Every line of the listing below from the one with "SCALE3 pin DT: A1 -> D12" up to and including the one with "SONAR2 pin VCC: 3V3 -> GND" should be retyped exactly, and nothing else; pictures are not part of the copy.

PROVIDED DATA:

◇ ◇ ◇

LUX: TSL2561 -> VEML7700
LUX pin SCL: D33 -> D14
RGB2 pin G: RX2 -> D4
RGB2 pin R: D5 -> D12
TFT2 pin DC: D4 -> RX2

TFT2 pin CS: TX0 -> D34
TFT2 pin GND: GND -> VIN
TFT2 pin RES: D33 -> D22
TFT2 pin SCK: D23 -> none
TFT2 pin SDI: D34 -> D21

◇ ◇ ◇

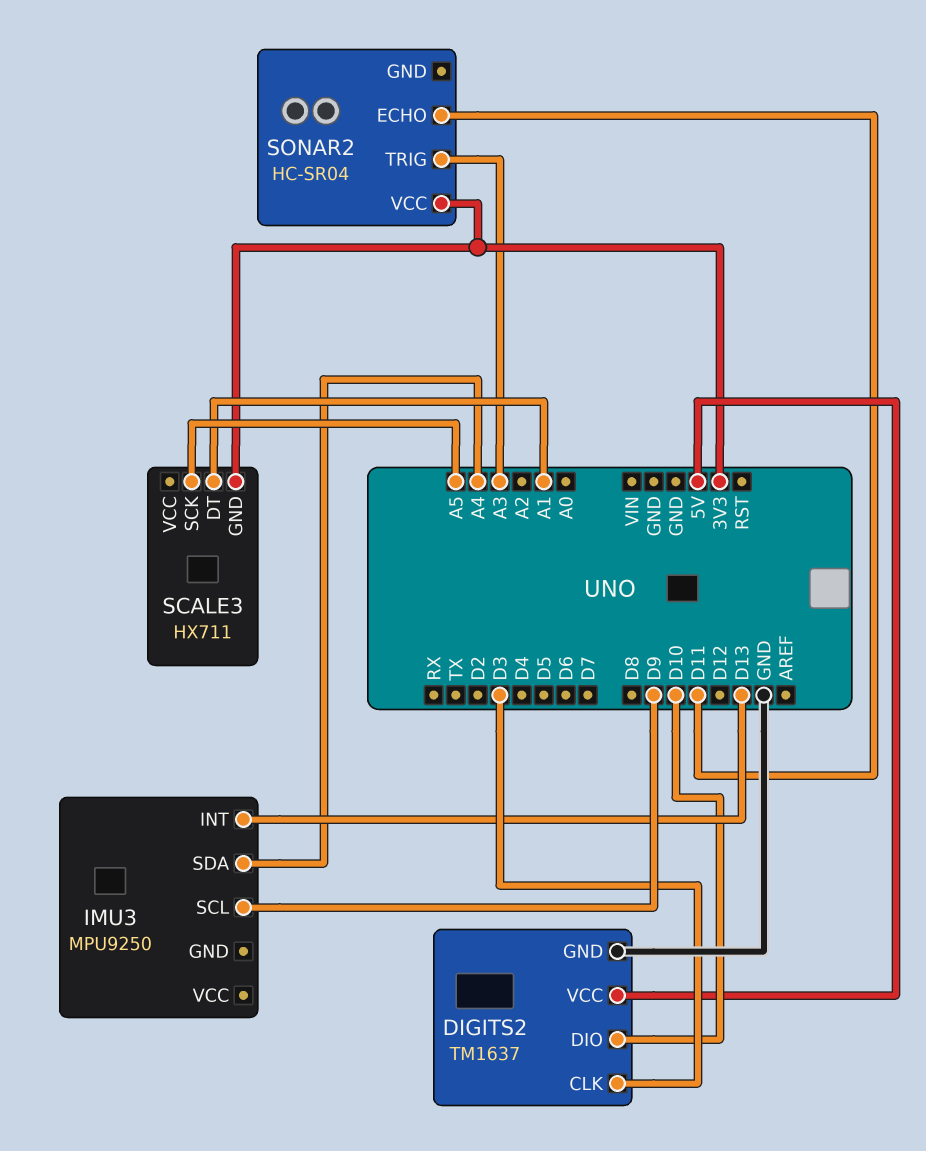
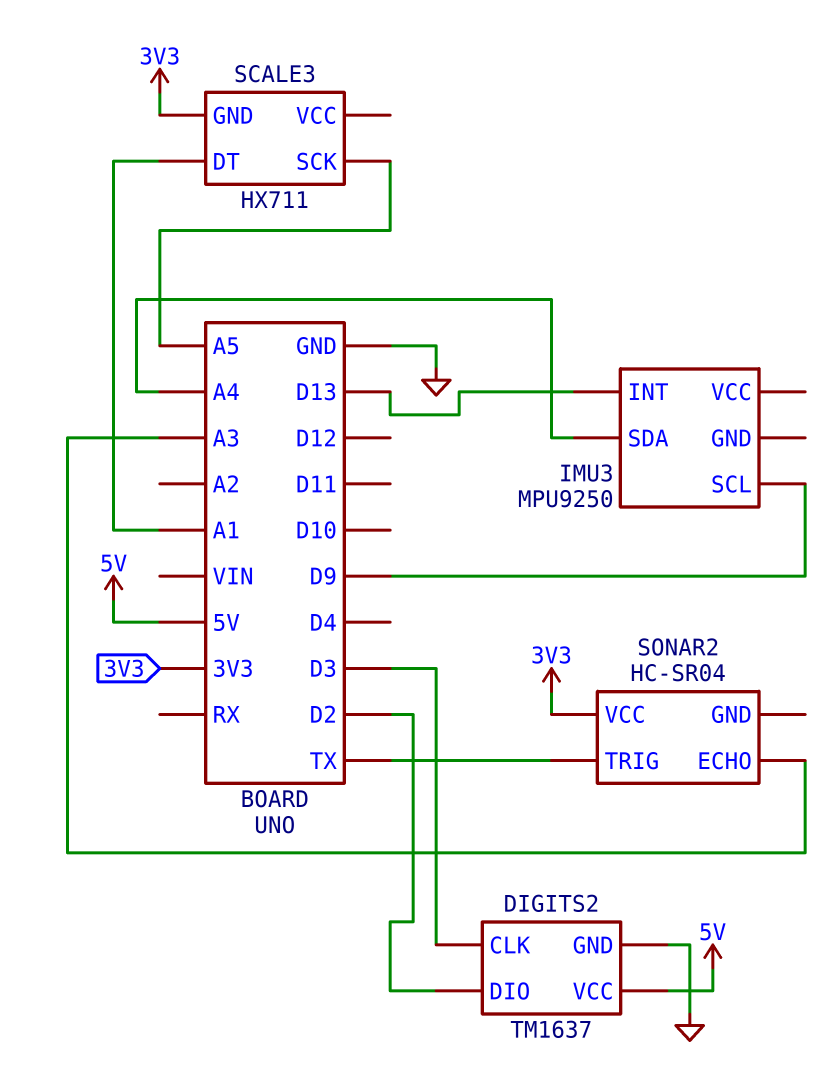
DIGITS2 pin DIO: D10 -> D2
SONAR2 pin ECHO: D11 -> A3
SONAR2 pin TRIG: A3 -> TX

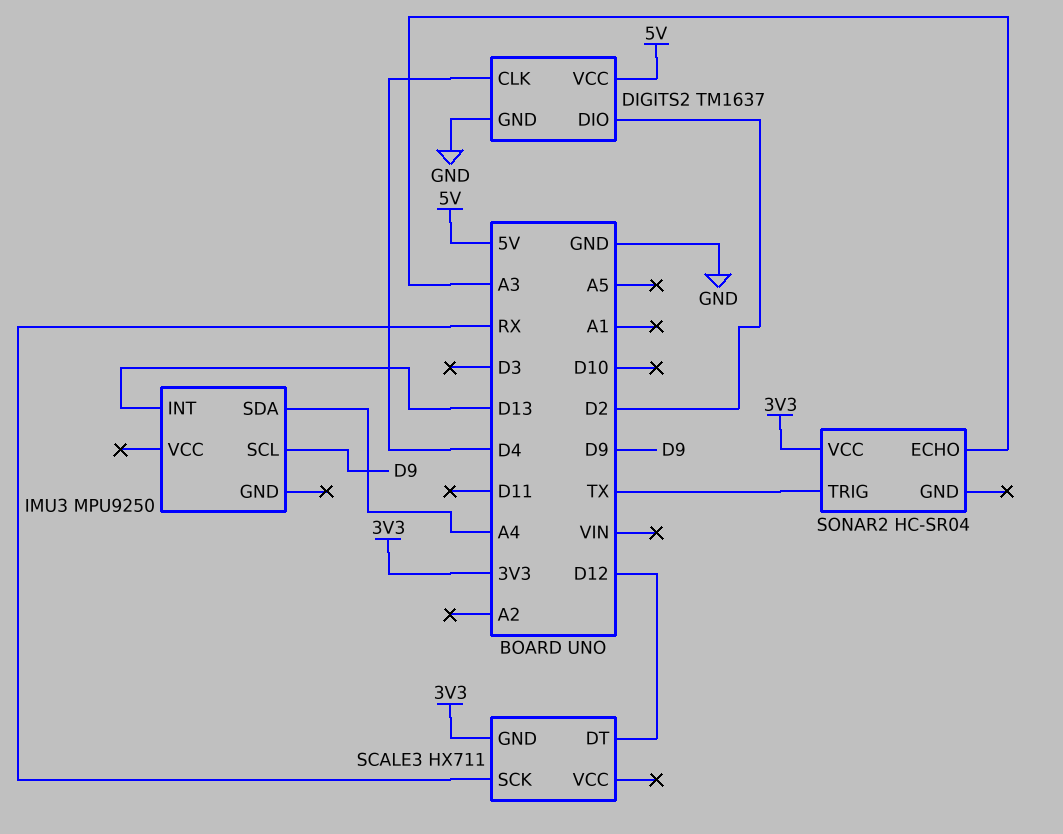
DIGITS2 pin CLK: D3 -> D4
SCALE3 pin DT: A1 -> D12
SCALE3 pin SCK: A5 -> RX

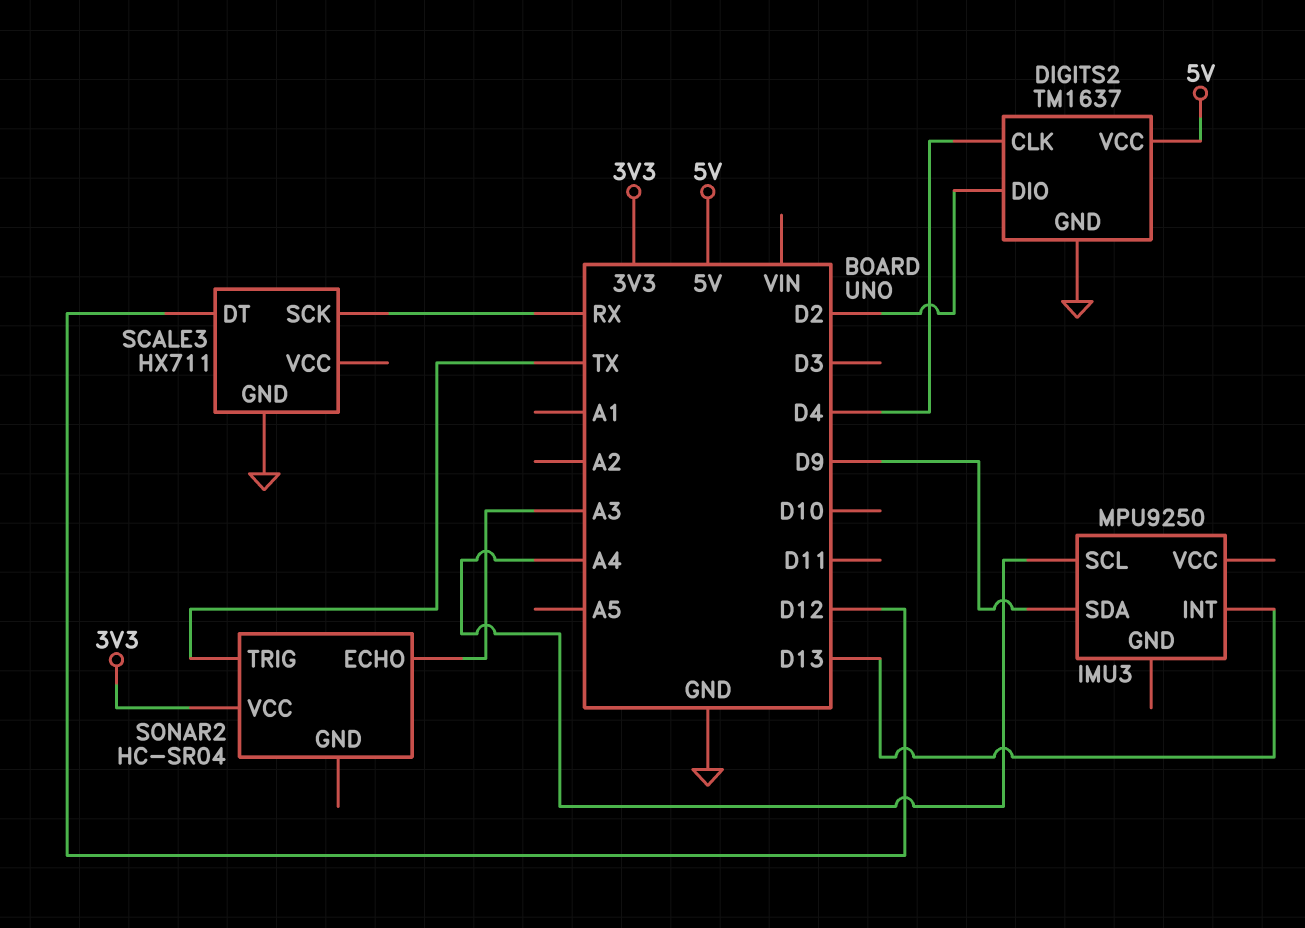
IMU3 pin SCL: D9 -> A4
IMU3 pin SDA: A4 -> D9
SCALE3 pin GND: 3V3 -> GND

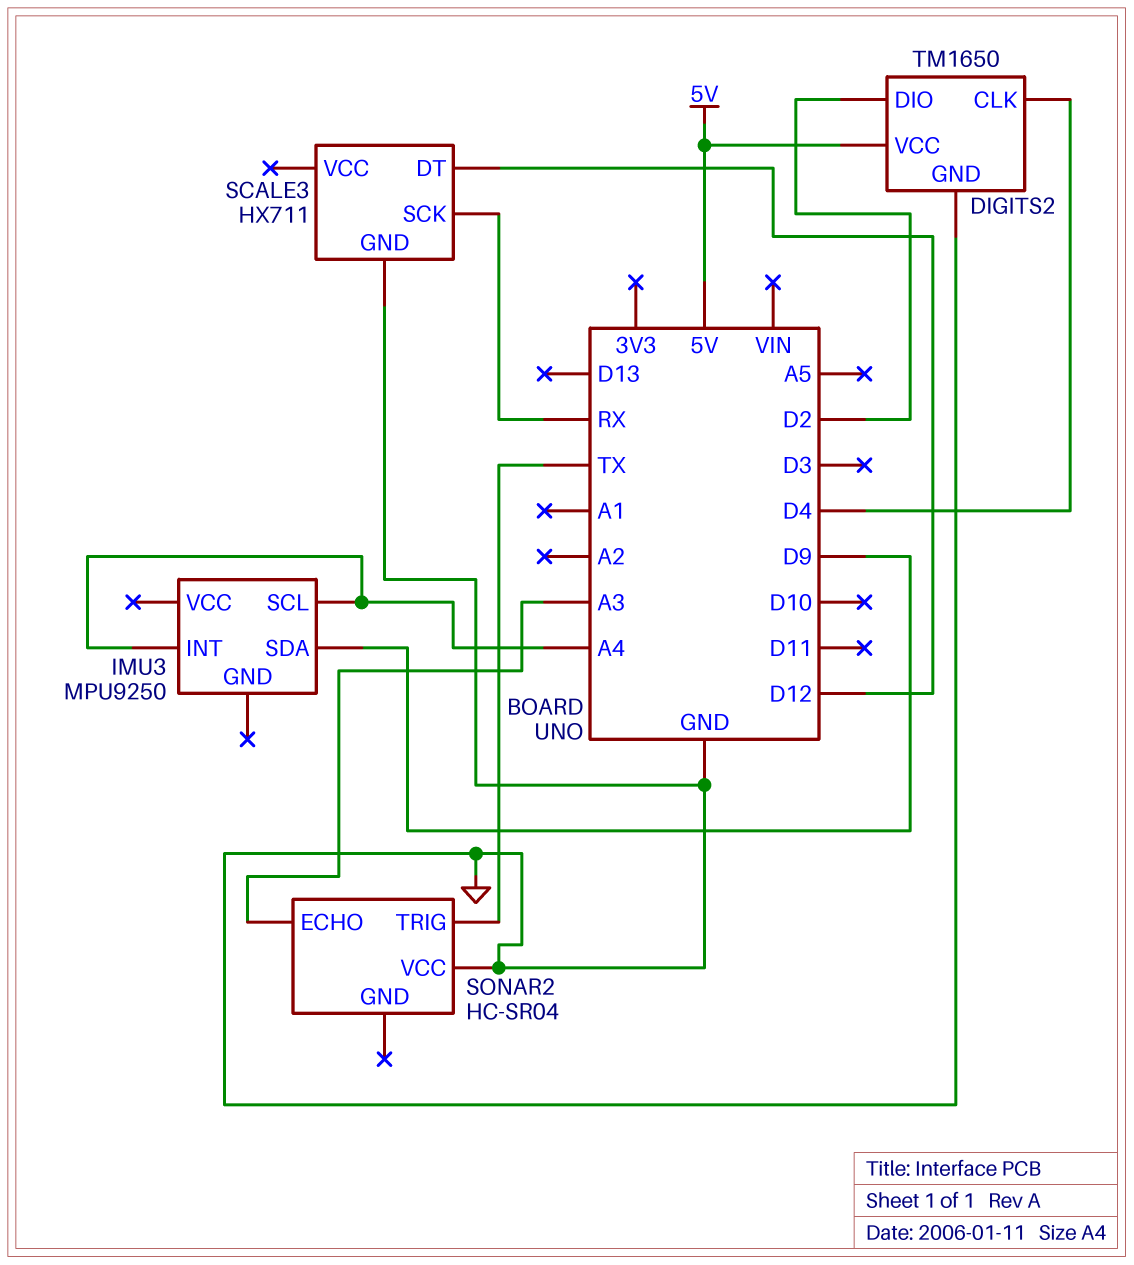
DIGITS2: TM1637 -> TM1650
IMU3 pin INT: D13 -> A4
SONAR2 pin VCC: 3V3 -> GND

◇ ◇ ◇

ANSWER SPACE:
SCALE3 pin DT: A1 -> D12
SCALE3 pin SCK: A5 -> RX

IMU3 pin SCL: D9 -> A4
IMU3 pin SDA: A4 -> D9
SCALE3 pin GND: 3V3 -> GND

DIGITS2: TM1637 -> TM1650
IMU3 pin INT: D13 -> A4
SONAR2 pin VCC: 3V3 -> GND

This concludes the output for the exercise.